#### TASK OBJECTIVE:
The records are to be repeated exactly, and any images in them are to be dropped.
* * * * * * * * *
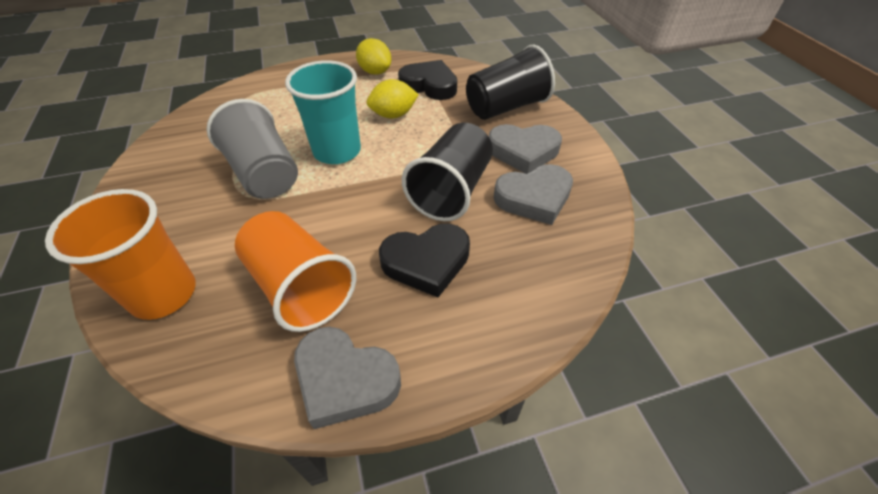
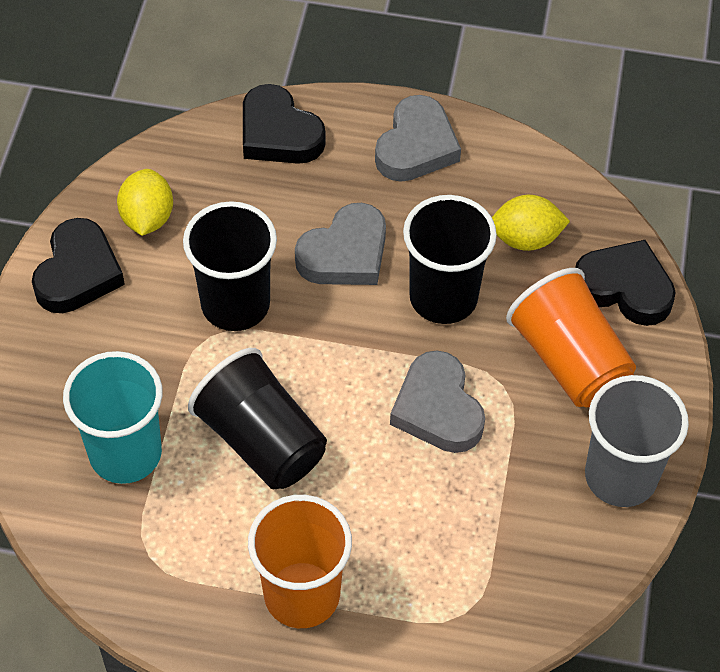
black cup: 2 -> 3
black heart: 2 -> 3

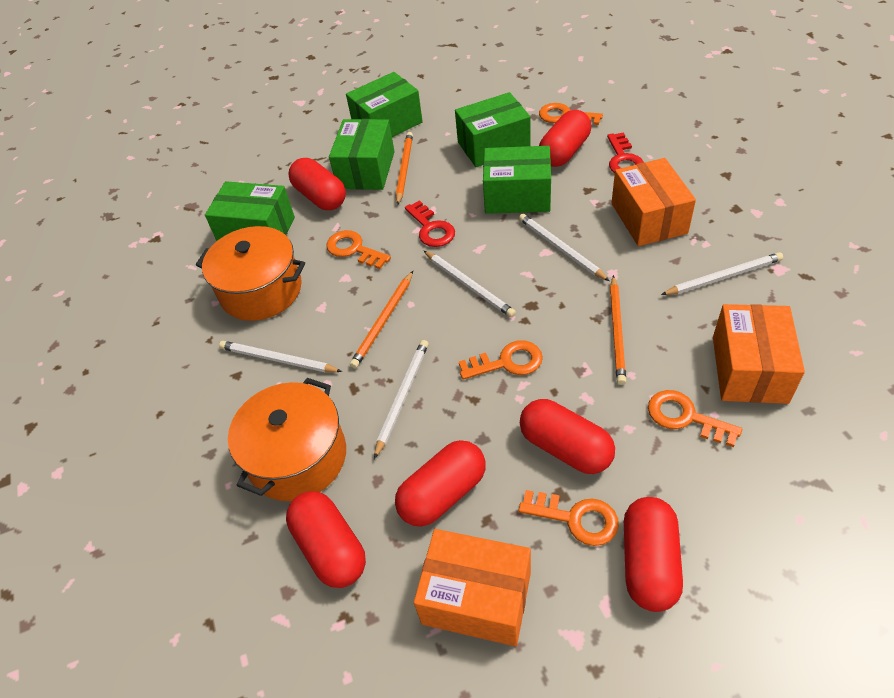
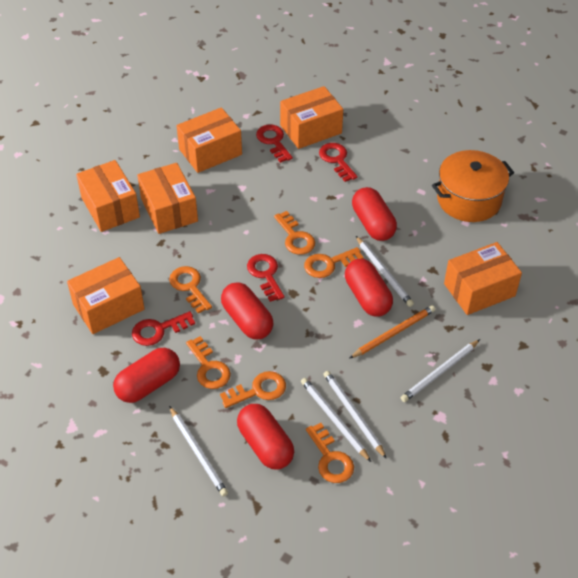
green box: 5 -> 0
orange box: 3 -> 6
orange key: 5 -> 6
orange pencil: 3 -> 1
orange pot: 2 -> 1
red capsule: 6 -> 5
red key: 2 -> 4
* * * * * * * * *
#### WRITTEN REPLY:
black cup: 2 -> 3
black heart: 2 -> 3

green box: 5 -> 0
orange box: 3 -> 6
orange key: 5 -> 6
orange pencil: 3 -> 1
orange pot: 2 -> 1
red capsule: 6 -> 5
red key: 2 -> 4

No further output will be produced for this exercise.